Exercise description
Carry none of the pictures over; write out the complete data exactly.

Provided material
===============
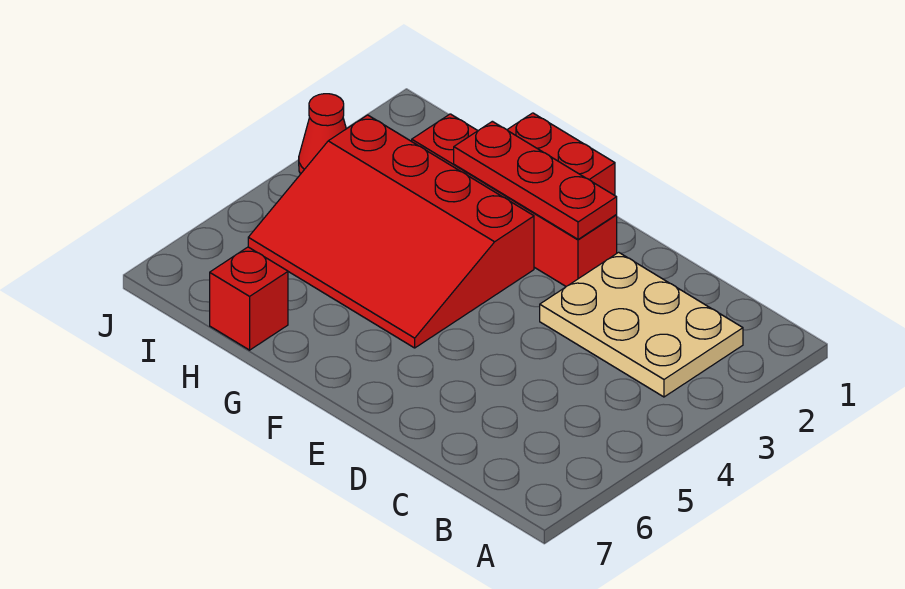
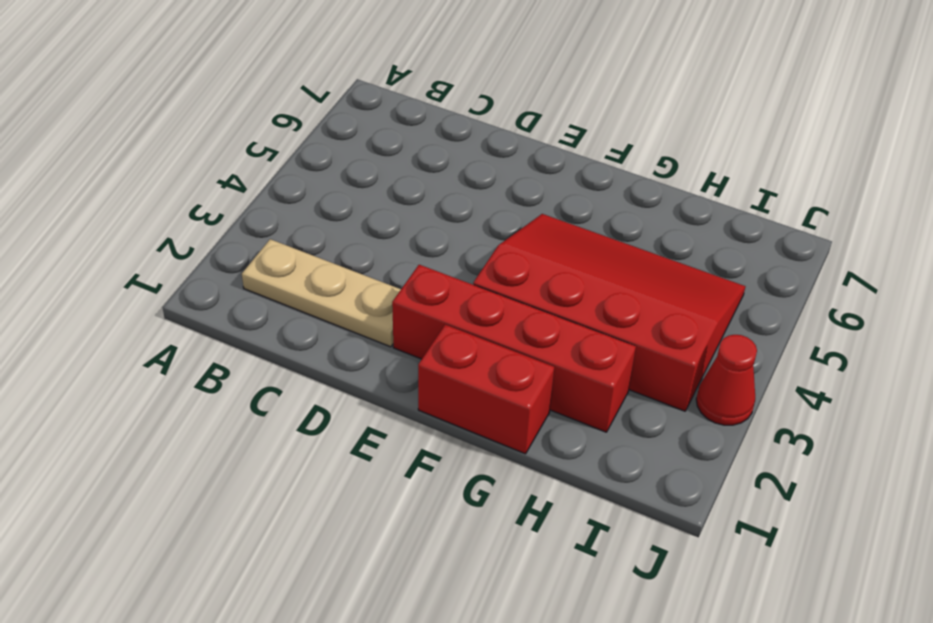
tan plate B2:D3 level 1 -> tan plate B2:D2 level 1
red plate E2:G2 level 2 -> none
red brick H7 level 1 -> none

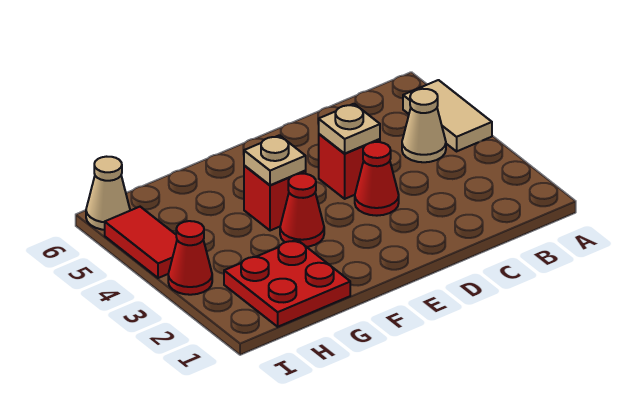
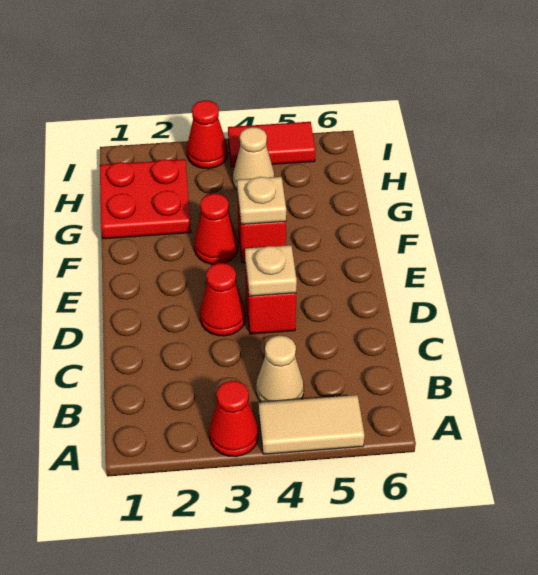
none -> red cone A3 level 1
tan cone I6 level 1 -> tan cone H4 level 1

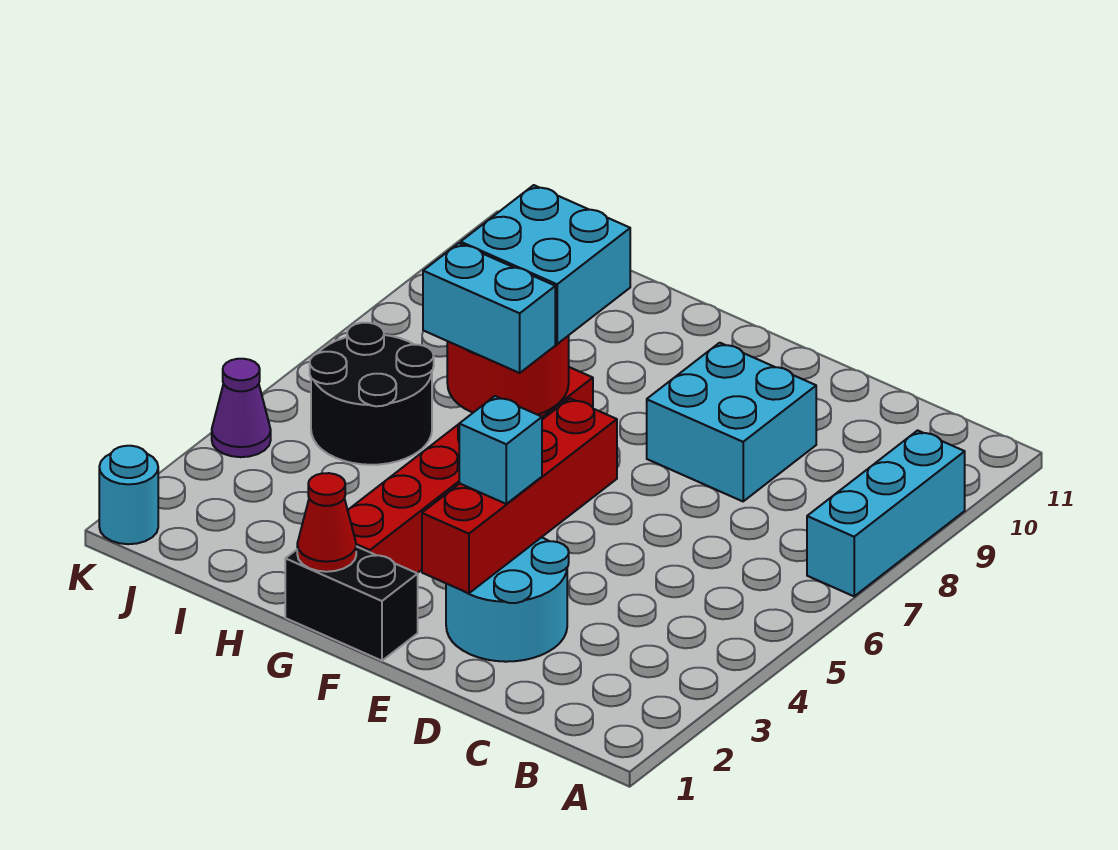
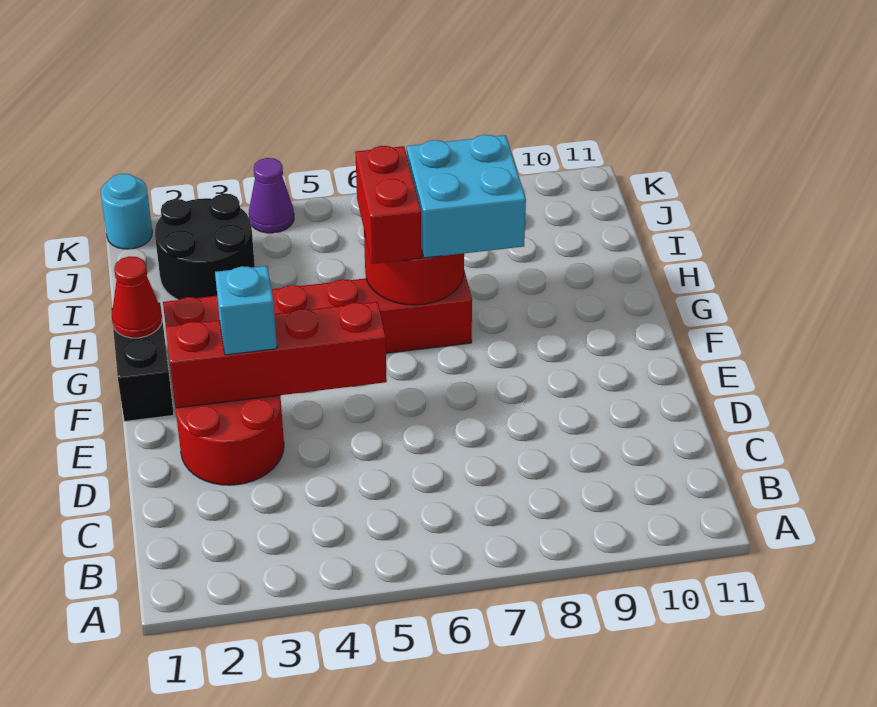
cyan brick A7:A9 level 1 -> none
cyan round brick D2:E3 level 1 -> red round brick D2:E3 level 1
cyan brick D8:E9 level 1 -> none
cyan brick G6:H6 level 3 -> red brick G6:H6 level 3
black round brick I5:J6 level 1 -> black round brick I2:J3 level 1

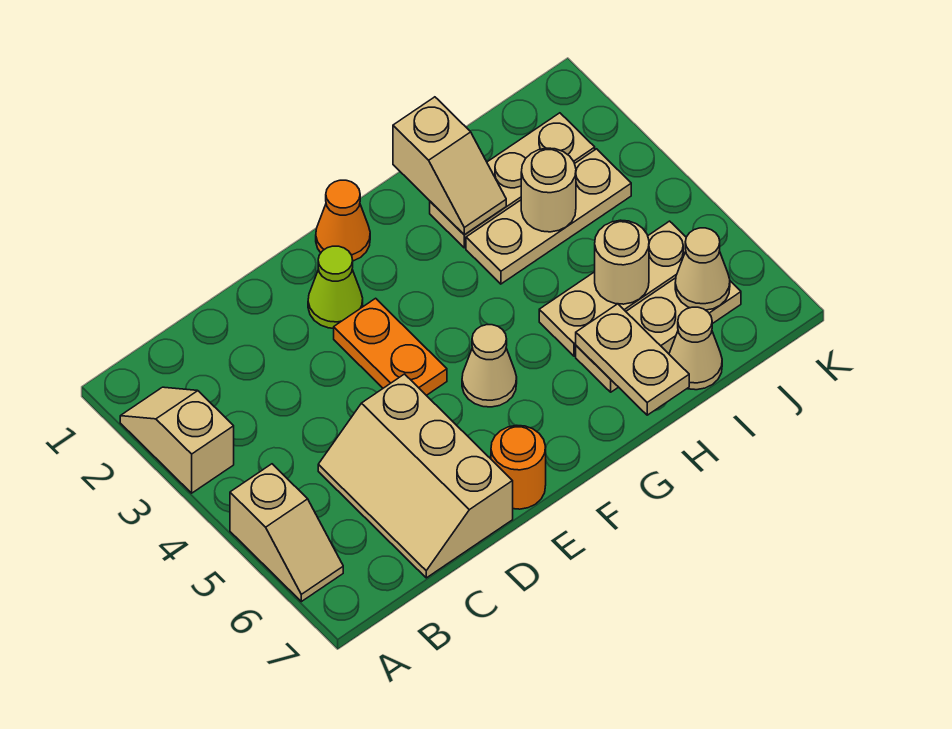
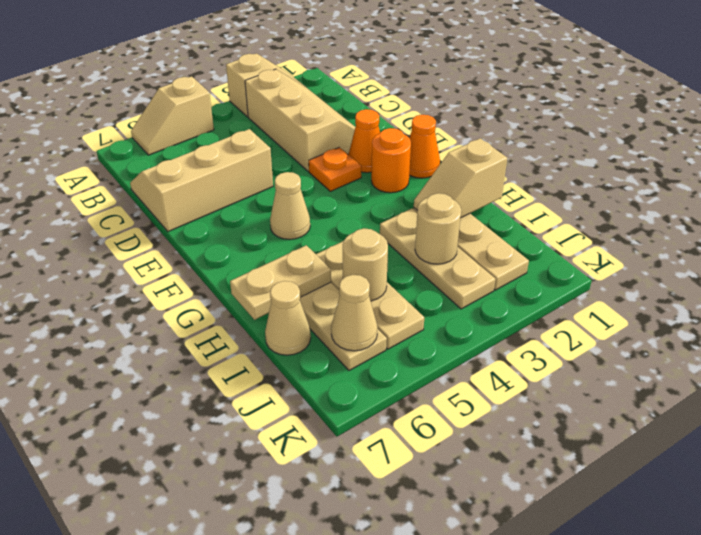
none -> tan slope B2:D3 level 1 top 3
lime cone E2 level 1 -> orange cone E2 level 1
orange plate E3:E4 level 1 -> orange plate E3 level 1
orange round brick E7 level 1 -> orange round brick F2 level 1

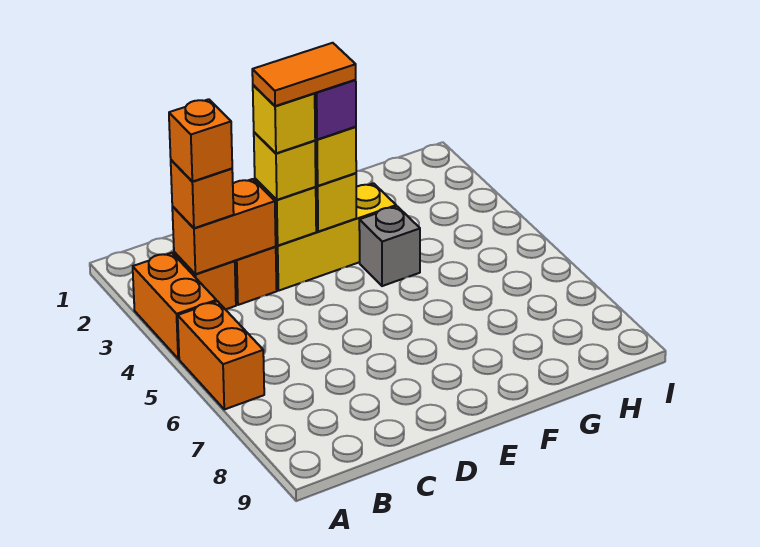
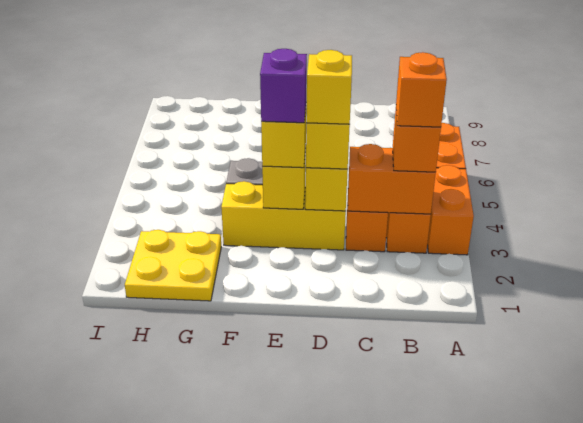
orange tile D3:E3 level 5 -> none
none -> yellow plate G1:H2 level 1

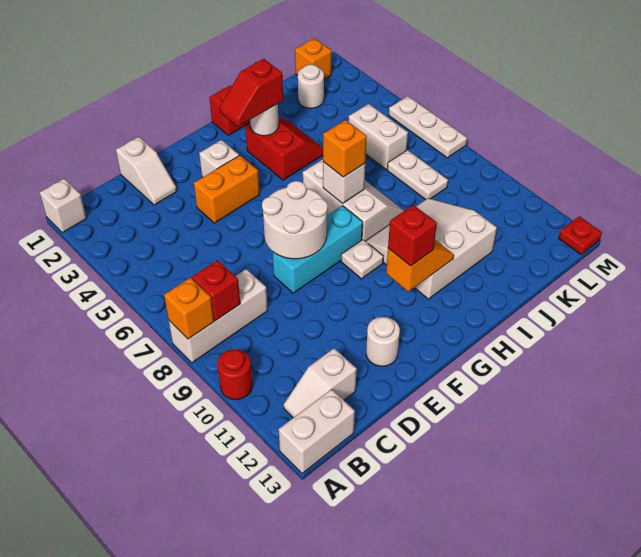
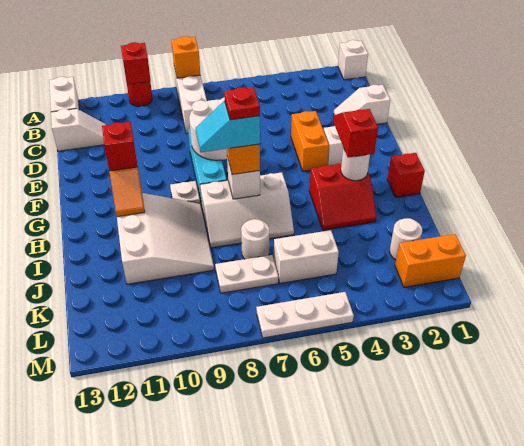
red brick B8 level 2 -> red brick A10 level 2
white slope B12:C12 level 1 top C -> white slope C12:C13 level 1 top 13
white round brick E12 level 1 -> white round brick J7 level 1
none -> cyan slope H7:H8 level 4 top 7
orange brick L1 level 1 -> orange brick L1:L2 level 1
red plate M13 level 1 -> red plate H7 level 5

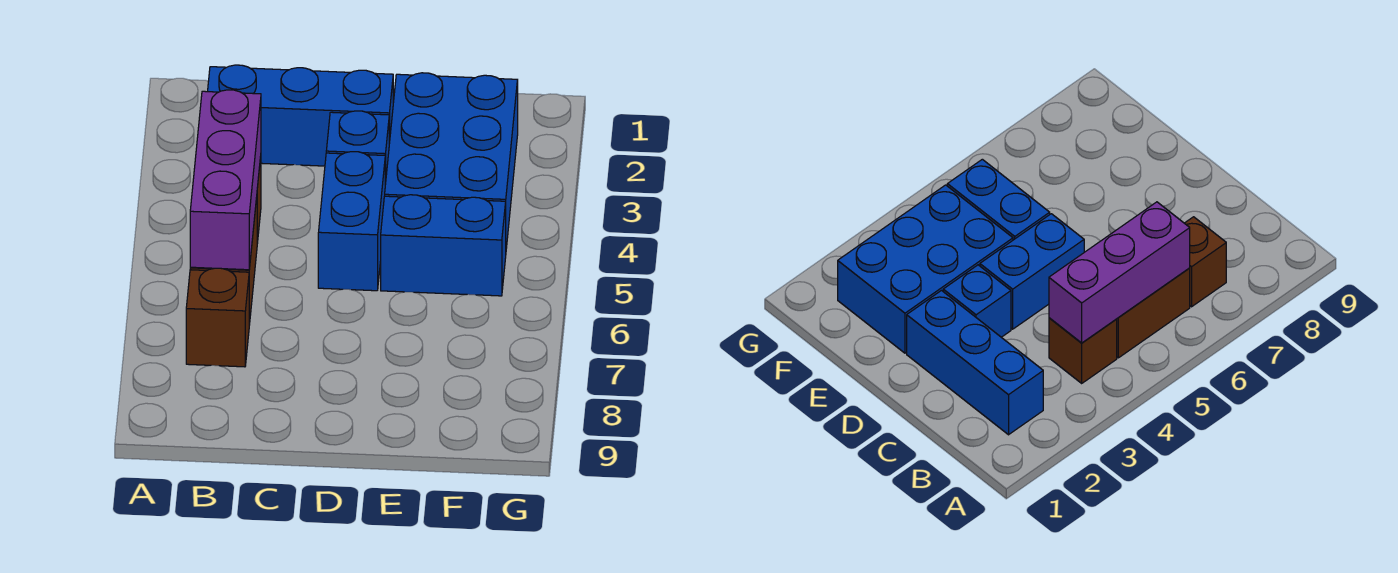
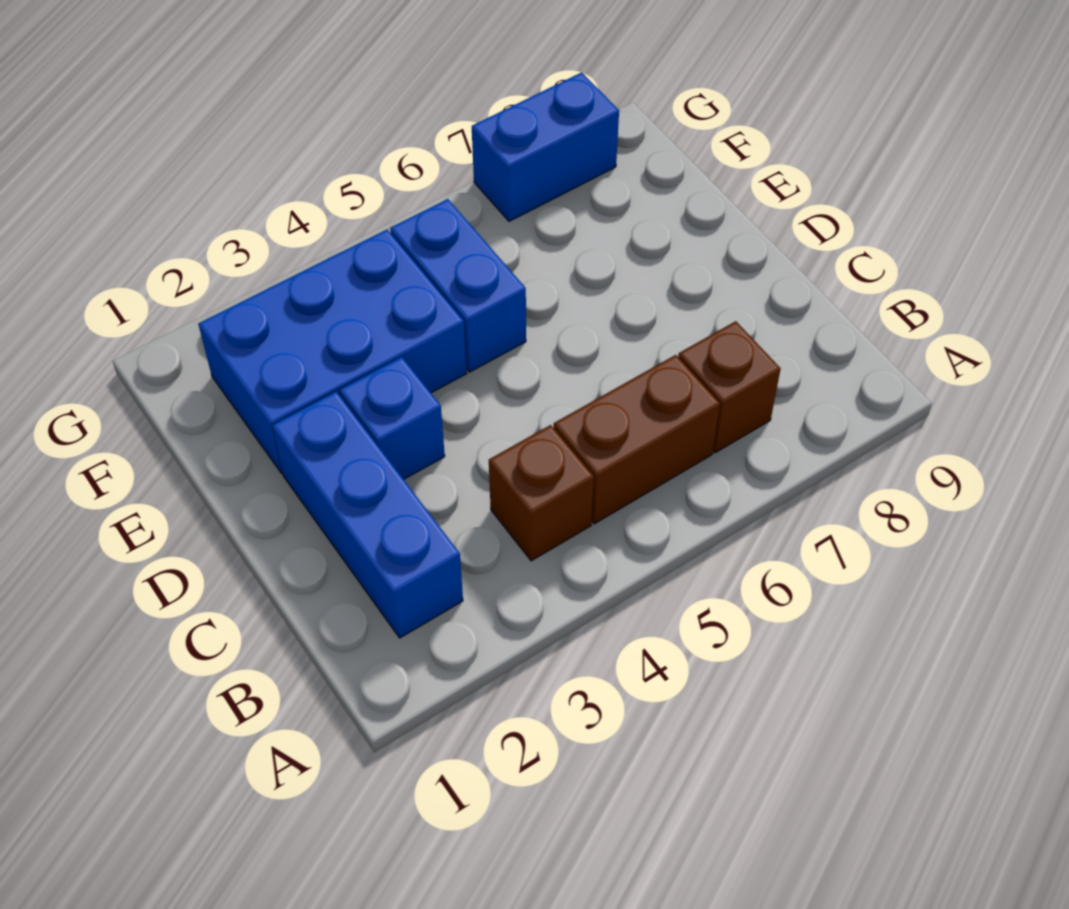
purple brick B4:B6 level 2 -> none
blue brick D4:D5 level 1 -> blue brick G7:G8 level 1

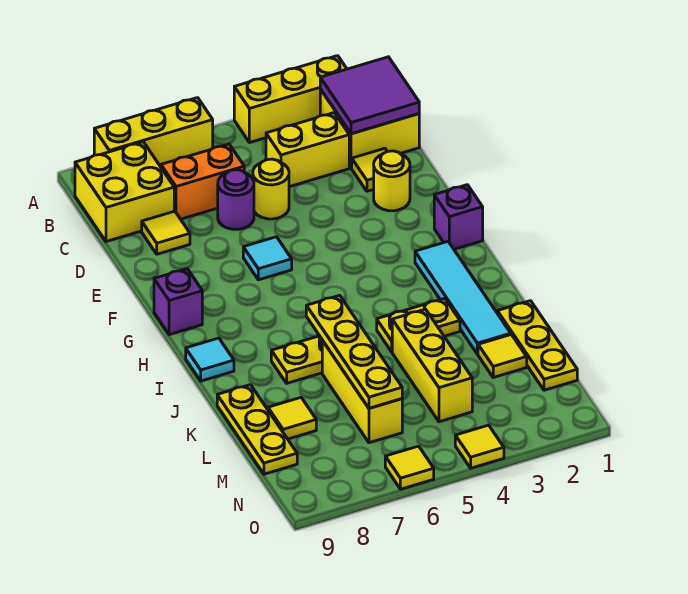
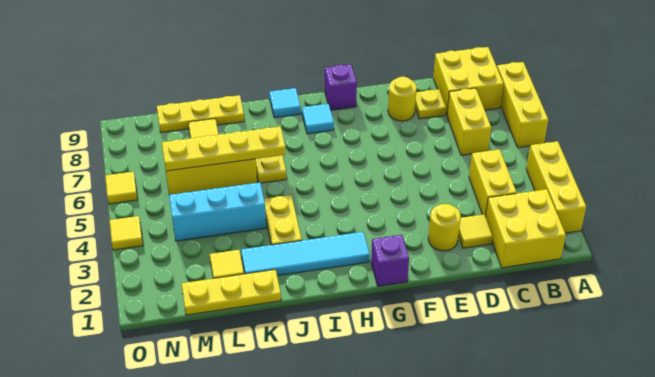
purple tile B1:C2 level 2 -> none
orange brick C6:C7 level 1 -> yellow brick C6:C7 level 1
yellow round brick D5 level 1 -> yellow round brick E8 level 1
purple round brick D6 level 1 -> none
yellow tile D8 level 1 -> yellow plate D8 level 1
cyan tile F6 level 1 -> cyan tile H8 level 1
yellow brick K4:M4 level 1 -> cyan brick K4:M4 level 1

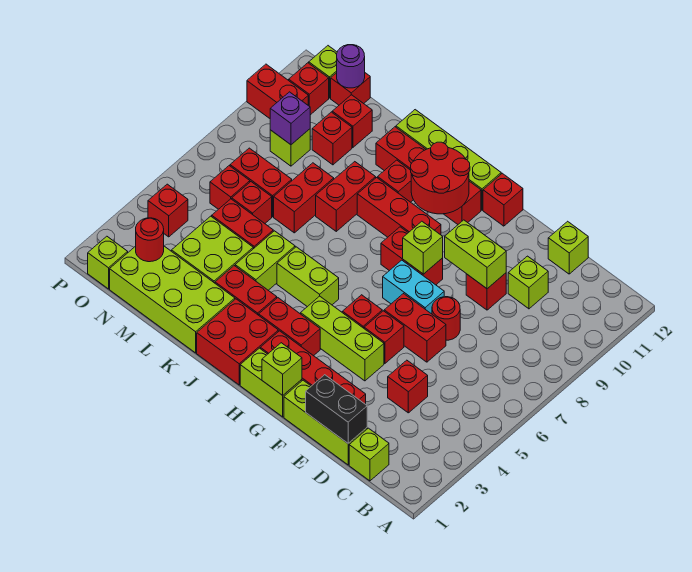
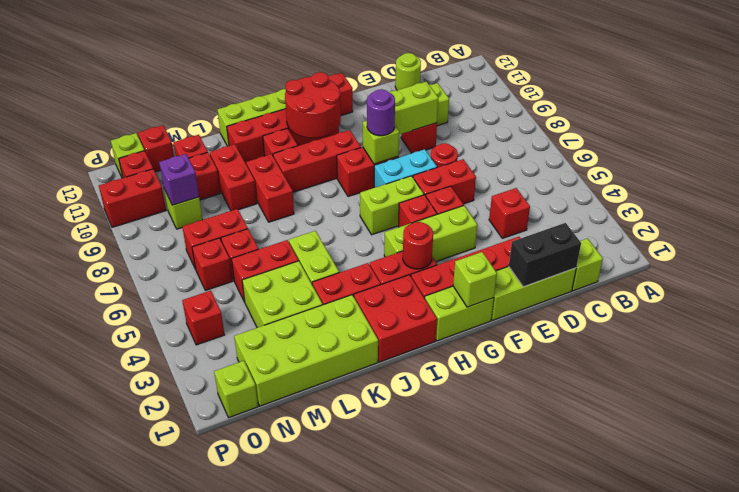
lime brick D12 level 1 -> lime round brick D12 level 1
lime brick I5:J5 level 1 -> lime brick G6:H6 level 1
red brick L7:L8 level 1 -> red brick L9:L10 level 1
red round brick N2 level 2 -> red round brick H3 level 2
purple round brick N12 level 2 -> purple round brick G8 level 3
===============
Result of the task
tan plate B2:D3 level 1 -> tan plate B2:D2 level 1
red plate E2:G2 level 2 -> none
red brick H7 level 1 -> none

none -> red cone A3 level 1
tan cone I6 level 1 -> tan cone H4 level 1

cyan brick A7:A9 level 1 -> none
cyan round brick D2:E3 level 1 -> red round brick D2:E3 level 1
cyan brick D8:E9 level 1 -> none
cyan brick G6:H6 level 3 -> red brick G6:H6 level 3
black round brick I5:J6 level 1 -> black round brick I2:J3 level 1

none -> tan slope B2:D3 level 1 top 3
lime cone E2 level 1 -> orange cone E2 level 1
orange plate E3:E4 level 1 -> orange plate E3 level 1
orange round brick E7 level 1 -> orange round brick F2 level 1

orange tile D3:E3 level 5 -> none
none -> yellow plate G1:H2 level 1

red brick B8 level 2 -> red brick A10 level 2
white slope B12:C12 level 1 top C -> white slope C12:C13 level 1 top 13
white round brick E12 level 1 -> white round brick J7 level 1
none -> cyan slope H7:H8 level 4 top 7
orange brick L1 level 1 -> orange brick L1:L2 level 1
red plate M13 level 1 -> red plate H7 level 5

purple brick B4:B6 level 2 -> none
blue brick D4:D5 level 1 -> blue brick G7:G8 level 1

purple tile B1:C2 level 2 -> none
orange brick C6:C7 level 1 -> yellow brick C6:C7 level 1
yellow round brick D5 level 1 -> yellow round brick E8 level 1
purple round brick D6 level 1 -> none
yellow tile D8 level 1 -> yellow plate D8 level 1
cyan tile F6 level 1 -> cyan tile H8 level 1
yellow brick K4:M4 level 1 -> cyan brick K4:M4 level 1

lime brick D12 level 1 -> lime round brick D12 level 1
lime brick I5:J5 level 1 -> lime brick G6:H6 level 1
red brick L7:L8 level 1 -> red brick L9:L10 level 1
red round brick N2 level 2 -> red round brick H3 level 2
purple round brick N12 level 2 -> purple round brick G8 level 3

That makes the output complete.